*** Data excerpts ***

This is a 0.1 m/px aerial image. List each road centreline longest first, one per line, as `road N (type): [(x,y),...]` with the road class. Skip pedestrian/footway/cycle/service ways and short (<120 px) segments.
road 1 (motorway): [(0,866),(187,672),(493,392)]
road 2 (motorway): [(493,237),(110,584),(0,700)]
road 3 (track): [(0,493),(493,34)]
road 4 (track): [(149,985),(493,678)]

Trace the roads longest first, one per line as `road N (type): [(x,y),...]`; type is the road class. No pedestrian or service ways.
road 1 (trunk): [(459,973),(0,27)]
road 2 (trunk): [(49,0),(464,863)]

*** End of Data excerpts ***

_Exercise instructions_:
Copy every record again, keeping each word unchanged.

_Response area_:
This is a 0.1 m/px aerial image. List each road centreline longest first, one per line, as `road N (type): [(x,y),...]` with the road class. Skip pedestrian/footway/cycle/service ways and short (<120 px) segments.
road 1 (motorway): [(0,866),(187,672),(493,392)]
road 2 (motorway): [(493,237),(110,584),(0,700)]
road 3 (track): [(0,493),(493,34)]
road 4 (track): [(149,985),(493,678)]

Trace the roads longest first, one per line as `road N (type): [(x,y),...]`; type is the road class. No pedestrian or service ways.
road 1 (trunk): [(459,973),(0,27)]
road 2 (trunk): [(49,0),(464,863)]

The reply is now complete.